[What you should do] Look through the listing below, find every line with the string "none", and copy it.
+ + +
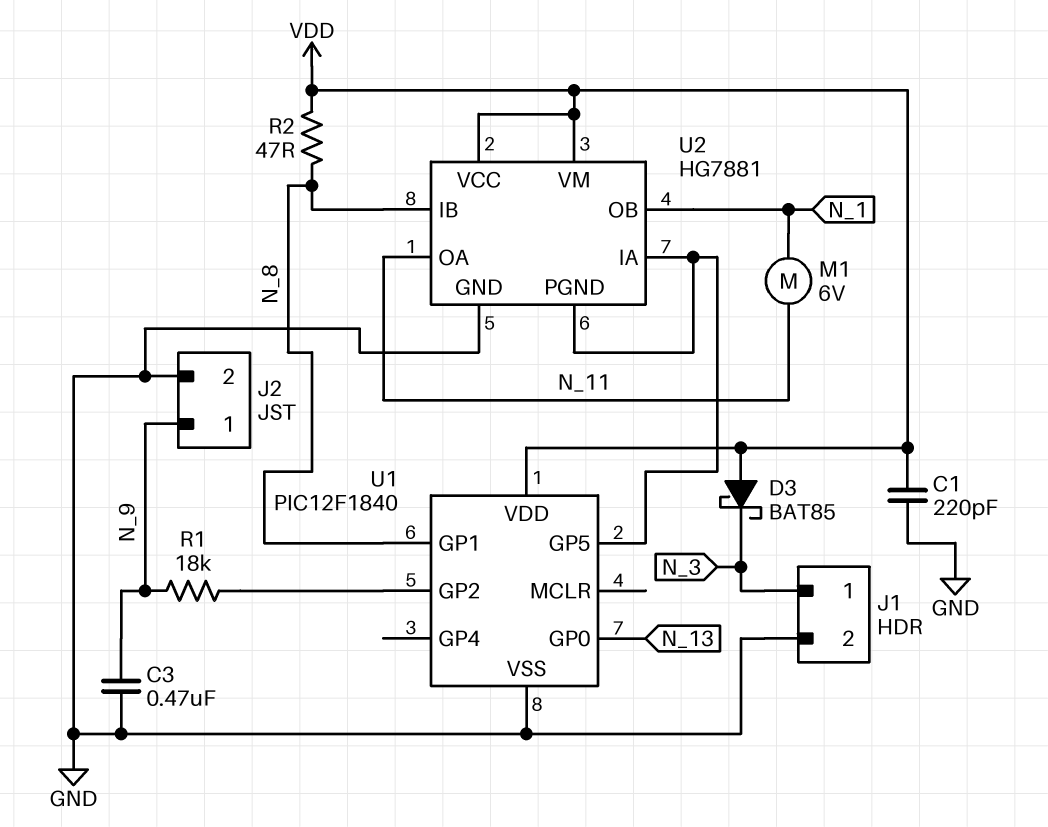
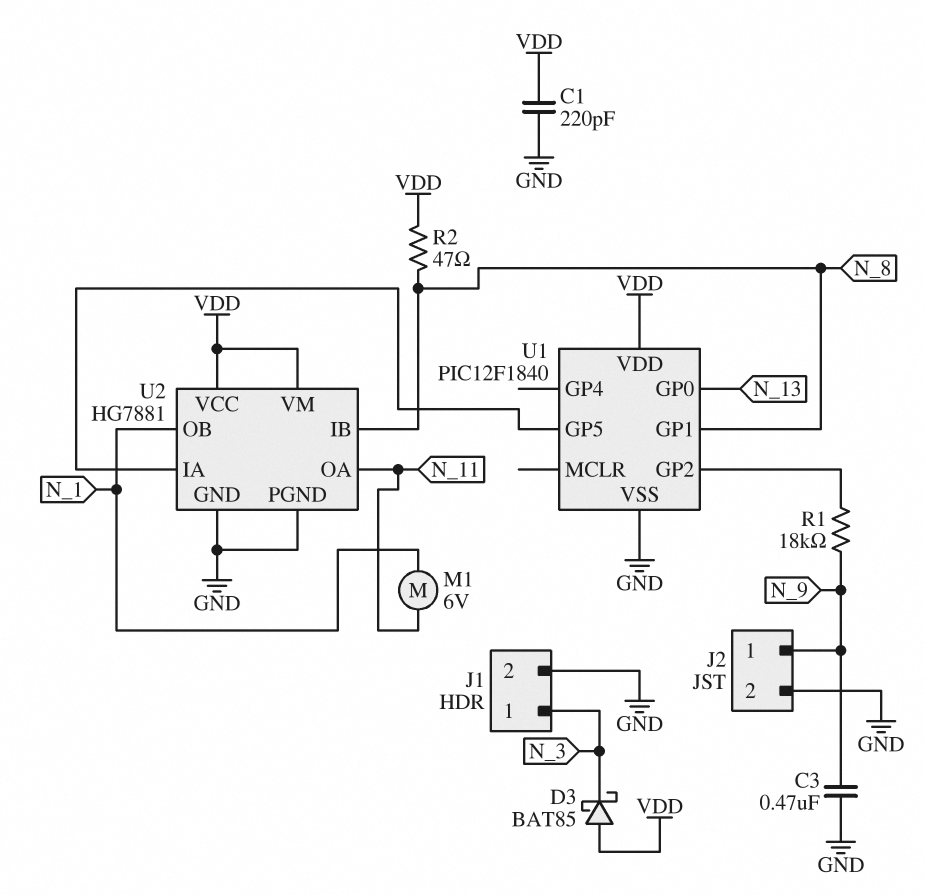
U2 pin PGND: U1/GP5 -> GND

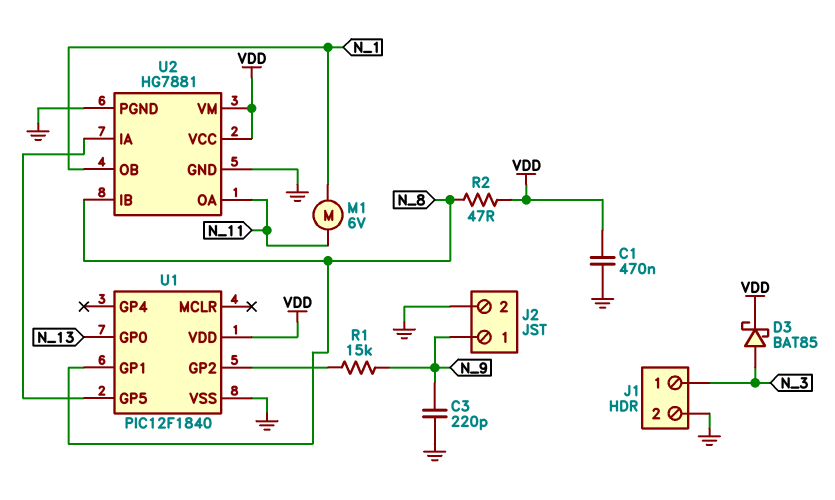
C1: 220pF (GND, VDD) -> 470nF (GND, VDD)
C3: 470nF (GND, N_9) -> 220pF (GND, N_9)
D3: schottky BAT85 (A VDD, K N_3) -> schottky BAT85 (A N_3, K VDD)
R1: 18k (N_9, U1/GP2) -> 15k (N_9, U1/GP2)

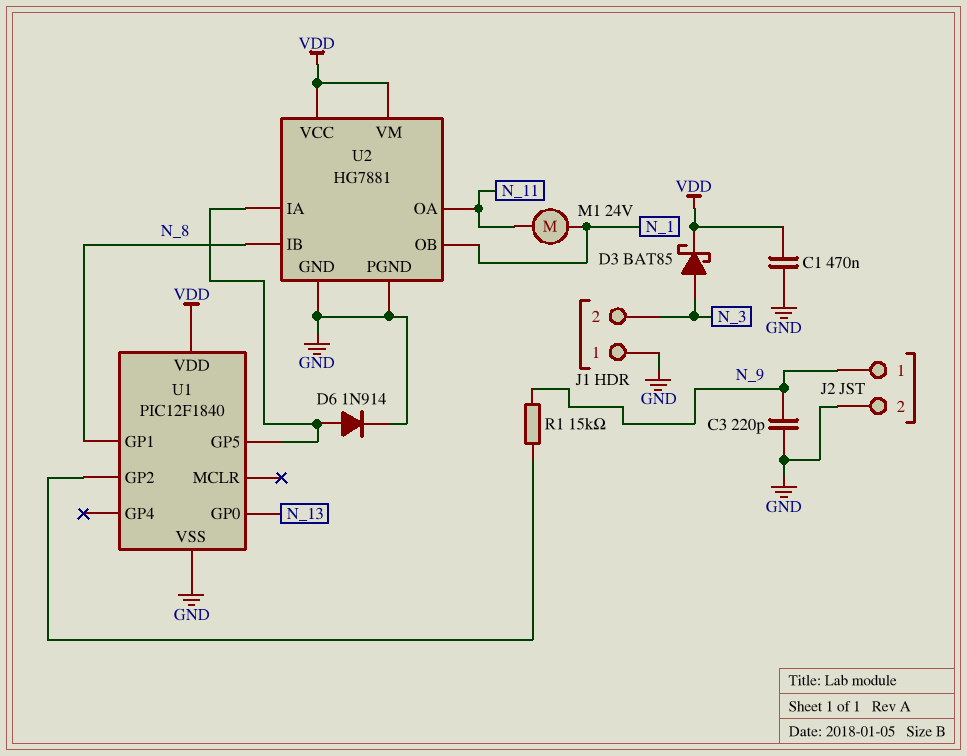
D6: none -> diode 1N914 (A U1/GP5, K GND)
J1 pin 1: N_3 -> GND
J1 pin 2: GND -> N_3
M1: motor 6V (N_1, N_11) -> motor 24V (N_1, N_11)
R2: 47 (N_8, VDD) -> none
+ + +
[Exercise output]
D6: none -> diode 1N914 (A U1/GP5, K GND)
R2: 47 (N_8, VDD) -> none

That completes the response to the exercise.